Copy exactly the line that contains "U18: OR 74HC32" plus all remaining lines of the data, and leave out every line before it.

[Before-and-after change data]

=== Begin Enclosure ===

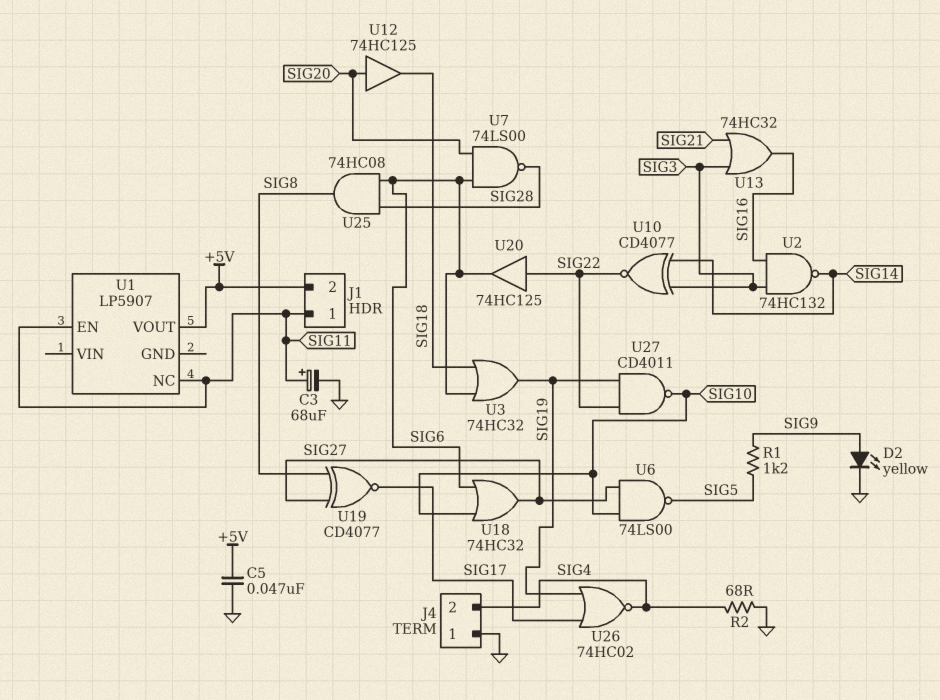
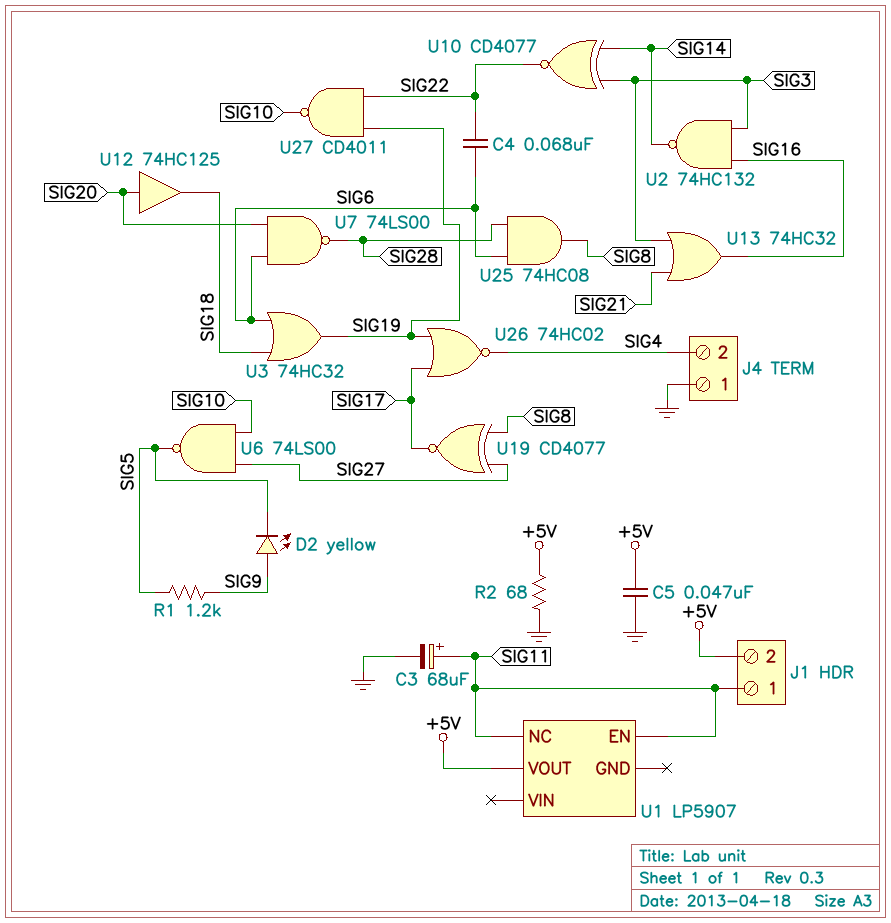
C4: none -> 68nF (SIG6, SIG22)
D2: LED yellow (A SIG9, K GND) -> LED yellow (A SIG9, K SIG5)
R2: 68 (GND, SIG4) -> 68 (+5V, GND)
U18: OR 74HC32 (in SIG6, in SIG10, out SIG27) -> none
U20: buffer 74HC125 (in SIG22, out SIG6) -> none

=== End Enclosure ===

### Solution to this task
U18: OR 74HC32 (in SIG6, in SIG10, out SIG27) -> none
U20: buffer 74HC125 (in SIG22, out SIG6) -> none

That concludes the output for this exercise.